TASK PROMPT ▸
Pull out every line in the entries below that contains the string "shortInstrumentName". Case counts.

DATASET ROWS ▸
+++++

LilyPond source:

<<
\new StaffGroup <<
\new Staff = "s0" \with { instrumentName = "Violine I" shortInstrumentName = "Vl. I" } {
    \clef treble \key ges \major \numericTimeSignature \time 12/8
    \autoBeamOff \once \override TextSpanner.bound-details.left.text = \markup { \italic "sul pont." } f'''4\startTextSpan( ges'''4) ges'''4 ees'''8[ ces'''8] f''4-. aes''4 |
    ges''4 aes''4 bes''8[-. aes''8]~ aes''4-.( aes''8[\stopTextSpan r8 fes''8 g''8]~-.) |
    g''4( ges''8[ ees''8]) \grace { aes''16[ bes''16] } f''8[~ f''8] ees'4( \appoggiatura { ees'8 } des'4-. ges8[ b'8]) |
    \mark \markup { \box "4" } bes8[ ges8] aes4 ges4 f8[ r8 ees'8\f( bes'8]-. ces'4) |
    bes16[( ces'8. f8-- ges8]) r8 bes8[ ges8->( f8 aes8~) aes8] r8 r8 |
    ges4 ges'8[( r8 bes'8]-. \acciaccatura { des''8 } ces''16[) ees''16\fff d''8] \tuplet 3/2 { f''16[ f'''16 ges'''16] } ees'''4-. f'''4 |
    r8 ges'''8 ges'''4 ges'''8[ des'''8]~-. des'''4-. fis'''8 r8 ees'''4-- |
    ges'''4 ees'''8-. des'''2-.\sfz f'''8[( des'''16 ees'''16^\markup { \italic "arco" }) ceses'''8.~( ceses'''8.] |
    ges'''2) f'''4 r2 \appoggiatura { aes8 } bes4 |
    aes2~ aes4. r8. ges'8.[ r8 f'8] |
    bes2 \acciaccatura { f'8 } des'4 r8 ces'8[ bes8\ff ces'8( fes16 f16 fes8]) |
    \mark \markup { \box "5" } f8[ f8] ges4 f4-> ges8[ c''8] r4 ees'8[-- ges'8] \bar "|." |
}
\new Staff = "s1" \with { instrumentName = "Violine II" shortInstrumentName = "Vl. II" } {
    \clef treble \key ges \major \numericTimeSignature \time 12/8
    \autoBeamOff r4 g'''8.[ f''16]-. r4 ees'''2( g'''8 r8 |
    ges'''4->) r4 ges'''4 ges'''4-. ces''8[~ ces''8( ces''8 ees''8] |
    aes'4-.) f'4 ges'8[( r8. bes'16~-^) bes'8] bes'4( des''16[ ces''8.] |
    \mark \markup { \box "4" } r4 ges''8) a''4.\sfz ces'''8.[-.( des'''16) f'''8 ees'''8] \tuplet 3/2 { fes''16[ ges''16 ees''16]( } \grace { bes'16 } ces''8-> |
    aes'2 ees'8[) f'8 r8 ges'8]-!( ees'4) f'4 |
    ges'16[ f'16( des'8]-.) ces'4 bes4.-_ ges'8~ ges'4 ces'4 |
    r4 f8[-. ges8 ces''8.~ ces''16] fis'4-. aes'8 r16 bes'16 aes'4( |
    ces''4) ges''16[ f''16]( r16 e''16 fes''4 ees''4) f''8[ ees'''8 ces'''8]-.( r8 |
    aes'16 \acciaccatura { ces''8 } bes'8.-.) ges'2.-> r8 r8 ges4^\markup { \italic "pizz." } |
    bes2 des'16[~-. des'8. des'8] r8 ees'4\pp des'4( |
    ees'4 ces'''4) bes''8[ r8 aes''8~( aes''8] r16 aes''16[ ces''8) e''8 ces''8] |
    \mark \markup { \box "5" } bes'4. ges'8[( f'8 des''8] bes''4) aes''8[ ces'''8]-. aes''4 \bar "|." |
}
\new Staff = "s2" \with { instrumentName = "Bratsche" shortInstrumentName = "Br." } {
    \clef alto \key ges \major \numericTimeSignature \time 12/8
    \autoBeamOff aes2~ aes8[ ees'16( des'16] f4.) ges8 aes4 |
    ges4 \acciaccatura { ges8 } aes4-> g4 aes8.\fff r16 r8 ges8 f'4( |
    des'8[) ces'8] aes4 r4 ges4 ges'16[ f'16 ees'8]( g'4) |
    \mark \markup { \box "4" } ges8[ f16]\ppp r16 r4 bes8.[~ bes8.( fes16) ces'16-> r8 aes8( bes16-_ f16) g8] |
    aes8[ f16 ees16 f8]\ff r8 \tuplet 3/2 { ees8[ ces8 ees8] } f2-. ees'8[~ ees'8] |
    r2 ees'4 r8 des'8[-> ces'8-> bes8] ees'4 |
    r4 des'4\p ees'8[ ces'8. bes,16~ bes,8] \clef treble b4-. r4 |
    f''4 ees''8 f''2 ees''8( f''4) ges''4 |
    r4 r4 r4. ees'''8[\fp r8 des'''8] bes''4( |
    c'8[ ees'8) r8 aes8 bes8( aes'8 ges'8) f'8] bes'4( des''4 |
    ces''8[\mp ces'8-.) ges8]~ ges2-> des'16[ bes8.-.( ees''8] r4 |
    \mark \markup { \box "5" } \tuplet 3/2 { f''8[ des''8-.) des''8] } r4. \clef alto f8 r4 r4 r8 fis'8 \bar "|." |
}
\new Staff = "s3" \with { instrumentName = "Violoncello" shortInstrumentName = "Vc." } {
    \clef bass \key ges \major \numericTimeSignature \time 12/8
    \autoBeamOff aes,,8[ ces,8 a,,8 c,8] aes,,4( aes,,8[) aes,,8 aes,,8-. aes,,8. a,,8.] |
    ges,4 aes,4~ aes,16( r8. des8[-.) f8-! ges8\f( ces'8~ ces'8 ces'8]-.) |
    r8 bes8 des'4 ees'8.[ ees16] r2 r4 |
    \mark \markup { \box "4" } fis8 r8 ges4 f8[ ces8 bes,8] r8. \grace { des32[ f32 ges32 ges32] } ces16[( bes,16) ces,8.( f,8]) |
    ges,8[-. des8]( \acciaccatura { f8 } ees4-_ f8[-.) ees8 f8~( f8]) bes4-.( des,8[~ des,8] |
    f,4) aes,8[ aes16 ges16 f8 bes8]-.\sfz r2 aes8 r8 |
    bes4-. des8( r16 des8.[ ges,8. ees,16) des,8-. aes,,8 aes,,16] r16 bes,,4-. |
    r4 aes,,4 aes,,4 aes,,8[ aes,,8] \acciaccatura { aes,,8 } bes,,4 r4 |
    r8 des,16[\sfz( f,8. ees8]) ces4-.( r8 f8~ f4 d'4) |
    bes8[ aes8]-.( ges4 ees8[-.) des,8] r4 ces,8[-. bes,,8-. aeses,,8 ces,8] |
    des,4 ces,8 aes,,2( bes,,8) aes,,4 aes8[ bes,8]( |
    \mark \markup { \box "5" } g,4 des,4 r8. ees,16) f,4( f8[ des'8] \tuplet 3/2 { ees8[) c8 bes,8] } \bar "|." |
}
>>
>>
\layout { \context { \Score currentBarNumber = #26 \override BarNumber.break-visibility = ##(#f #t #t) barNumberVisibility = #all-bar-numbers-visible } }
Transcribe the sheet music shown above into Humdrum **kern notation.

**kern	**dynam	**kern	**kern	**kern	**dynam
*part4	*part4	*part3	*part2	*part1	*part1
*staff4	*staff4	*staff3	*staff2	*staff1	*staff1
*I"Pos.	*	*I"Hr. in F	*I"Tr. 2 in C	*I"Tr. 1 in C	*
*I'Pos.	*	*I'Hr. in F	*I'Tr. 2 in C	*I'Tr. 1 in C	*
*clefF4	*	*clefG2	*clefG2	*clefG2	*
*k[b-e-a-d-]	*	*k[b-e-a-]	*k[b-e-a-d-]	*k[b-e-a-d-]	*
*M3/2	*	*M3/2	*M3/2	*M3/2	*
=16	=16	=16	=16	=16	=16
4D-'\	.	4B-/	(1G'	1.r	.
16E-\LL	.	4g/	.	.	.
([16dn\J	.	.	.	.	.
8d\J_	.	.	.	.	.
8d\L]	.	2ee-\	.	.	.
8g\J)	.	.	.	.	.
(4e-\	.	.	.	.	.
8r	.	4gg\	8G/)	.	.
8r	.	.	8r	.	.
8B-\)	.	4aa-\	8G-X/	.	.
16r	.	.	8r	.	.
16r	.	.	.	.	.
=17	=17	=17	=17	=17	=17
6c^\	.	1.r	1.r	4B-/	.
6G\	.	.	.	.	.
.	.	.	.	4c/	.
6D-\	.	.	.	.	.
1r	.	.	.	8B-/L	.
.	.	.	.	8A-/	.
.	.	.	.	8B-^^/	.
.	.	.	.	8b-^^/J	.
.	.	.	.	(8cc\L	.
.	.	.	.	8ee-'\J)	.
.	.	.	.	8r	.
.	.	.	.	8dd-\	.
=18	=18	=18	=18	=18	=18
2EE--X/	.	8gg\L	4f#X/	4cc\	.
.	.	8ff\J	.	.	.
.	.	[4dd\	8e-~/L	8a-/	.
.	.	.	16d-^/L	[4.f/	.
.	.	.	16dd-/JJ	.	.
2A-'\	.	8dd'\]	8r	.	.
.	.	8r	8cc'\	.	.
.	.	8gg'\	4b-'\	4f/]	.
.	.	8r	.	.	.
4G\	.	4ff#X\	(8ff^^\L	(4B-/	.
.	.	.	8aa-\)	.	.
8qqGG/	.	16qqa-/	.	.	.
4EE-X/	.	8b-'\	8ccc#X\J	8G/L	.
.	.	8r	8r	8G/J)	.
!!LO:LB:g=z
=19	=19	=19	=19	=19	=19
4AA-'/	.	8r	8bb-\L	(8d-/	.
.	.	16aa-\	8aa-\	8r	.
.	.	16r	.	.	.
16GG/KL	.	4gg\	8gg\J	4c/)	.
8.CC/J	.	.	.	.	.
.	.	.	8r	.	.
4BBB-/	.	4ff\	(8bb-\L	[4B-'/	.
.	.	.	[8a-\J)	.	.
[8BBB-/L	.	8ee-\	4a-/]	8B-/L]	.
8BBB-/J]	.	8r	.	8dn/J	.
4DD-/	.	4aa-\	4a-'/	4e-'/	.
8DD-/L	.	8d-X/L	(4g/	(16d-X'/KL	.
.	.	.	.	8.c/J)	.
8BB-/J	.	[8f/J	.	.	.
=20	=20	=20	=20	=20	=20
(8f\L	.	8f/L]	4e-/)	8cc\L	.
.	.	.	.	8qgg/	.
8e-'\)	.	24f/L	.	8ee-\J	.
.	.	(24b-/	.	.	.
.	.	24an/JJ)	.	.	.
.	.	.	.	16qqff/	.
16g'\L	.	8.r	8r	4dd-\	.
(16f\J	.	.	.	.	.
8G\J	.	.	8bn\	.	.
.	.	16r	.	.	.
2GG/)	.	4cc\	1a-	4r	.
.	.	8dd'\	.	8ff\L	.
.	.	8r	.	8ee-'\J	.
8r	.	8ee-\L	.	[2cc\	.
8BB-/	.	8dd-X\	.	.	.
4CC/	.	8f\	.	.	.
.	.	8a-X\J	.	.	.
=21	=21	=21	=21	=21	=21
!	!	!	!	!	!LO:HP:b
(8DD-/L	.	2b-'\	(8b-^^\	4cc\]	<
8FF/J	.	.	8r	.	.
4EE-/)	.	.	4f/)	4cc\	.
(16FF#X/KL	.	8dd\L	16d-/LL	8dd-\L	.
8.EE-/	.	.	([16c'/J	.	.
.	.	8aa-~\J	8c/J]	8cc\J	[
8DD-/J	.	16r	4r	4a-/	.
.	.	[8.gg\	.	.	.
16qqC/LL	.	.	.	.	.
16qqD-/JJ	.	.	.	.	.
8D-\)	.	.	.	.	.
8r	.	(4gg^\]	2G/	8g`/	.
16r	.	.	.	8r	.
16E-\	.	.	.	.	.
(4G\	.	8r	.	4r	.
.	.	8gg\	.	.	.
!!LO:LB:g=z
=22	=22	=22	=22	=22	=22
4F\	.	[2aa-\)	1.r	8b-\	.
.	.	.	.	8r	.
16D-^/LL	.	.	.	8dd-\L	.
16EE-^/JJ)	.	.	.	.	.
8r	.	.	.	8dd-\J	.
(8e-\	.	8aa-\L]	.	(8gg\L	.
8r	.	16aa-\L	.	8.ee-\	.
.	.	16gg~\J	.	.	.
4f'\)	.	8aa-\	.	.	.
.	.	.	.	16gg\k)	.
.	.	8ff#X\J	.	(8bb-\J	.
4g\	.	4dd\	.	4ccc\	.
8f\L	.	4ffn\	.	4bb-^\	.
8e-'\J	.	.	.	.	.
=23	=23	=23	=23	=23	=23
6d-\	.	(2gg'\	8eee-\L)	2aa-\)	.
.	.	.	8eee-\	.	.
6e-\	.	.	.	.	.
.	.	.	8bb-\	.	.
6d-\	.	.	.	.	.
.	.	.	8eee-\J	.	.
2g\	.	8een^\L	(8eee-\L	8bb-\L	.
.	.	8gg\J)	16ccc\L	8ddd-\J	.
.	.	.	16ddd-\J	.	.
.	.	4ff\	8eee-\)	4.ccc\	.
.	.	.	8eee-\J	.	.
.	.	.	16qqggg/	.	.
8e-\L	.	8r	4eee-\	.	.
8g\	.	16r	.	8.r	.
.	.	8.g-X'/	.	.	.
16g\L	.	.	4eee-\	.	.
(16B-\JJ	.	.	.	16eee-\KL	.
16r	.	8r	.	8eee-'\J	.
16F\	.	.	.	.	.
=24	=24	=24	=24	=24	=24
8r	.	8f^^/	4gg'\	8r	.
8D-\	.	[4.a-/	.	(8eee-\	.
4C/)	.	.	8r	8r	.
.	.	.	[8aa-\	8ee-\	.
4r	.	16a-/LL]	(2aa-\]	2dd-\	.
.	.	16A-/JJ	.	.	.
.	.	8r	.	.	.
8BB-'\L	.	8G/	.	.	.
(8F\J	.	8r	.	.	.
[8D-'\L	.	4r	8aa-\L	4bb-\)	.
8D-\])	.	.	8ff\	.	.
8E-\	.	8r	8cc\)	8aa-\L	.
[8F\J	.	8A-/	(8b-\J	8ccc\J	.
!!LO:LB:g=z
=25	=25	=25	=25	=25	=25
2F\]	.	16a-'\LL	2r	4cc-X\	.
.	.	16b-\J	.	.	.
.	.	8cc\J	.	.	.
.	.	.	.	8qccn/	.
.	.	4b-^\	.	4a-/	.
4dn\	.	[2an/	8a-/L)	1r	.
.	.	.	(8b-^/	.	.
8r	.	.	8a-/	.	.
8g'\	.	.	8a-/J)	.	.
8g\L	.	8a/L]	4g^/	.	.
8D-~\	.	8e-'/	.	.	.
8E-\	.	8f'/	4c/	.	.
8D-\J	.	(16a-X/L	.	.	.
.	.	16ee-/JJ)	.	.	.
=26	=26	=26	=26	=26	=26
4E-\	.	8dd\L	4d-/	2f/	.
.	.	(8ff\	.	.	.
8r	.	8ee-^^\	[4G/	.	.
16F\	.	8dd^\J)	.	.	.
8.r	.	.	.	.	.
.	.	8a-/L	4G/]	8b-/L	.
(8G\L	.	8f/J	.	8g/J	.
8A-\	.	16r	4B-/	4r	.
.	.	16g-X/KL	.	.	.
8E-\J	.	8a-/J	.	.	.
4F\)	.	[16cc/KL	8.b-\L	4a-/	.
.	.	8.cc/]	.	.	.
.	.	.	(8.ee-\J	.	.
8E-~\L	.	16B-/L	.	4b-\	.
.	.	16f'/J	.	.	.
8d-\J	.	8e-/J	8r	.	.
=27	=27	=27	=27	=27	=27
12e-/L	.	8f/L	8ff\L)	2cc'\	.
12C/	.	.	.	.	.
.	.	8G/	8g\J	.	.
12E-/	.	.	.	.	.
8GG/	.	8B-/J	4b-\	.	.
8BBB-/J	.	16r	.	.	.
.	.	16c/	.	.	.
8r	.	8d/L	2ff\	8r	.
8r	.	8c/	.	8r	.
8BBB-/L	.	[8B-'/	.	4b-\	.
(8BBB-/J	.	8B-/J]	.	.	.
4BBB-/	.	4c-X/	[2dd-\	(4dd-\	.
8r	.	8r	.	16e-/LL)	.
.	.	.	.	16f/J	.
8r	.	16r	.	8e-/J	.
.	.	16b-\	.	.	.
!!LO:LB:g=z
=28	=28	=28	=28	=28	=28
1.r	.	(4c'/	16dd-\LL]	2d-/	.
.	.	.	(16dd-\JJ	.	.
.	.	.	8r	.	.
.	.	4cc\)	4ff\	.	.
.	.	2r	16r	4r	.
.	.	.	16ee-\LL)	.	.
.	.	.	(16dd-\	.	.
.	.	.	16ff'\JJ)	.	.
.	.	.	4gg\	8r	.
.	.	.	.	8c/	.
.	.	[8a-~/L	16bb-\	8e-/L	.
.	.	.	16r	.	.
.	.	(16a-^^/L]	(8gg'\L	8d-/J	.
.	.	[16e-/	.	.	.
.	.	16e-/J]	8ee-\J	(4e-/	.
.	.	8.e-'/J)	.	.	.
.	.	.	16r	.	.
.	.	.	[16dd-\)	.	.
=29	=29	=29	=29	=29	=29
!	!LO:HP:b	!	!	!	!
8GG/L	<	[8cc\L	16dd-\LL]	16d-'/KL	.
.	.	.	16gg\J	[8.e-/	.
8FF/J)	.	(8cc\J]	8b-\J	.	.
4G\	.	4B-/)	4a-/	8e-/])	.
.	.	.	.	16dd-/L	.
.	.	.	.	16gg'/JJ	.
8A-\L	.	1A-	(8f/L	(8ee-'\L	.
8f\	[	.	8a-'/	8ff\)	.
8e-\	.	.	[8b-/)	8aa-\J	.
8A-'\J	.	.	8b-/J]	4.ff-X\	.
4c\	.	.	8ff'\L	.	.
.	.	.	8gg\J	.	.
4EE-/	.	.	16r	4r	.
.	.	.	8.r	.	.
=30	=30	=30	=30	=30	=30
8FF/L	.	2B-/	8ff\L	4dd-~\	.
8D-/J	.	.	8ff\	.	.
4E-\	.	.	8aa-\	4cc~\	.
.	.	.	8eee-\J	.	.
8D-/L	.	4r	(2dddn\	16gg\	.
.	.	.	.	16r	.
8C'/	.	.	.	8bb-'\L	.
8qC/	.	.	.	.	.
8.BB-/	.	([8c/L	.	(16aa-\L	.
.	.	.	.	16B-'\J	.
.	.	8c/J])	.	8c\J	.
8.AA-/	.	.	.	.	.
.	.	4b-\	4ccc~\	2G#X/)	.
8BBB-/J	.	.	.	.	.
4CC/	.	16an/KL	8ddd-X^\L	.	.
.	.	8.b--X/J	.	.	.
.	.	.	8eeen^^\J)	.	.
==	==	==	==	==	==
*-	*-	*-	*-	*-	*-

+++++

ANSWER TO THIS TASK ▸
\new Staff = "s0" \with { instrumentName = "Violine I" shortInstrumentName = "Vl. I" } {
\new Staff = "s1" \with { instrumentName = "Violine II" shortInstrumentName = "Vl. II" } {
\new Staff = "s2" \with { instrumentName = "Bratsche" shortInstrumentName = "Br." } {
\new Staff = "s3" \with { instrumentName = "Violoncello" shortInstrumentName = "Vc." } {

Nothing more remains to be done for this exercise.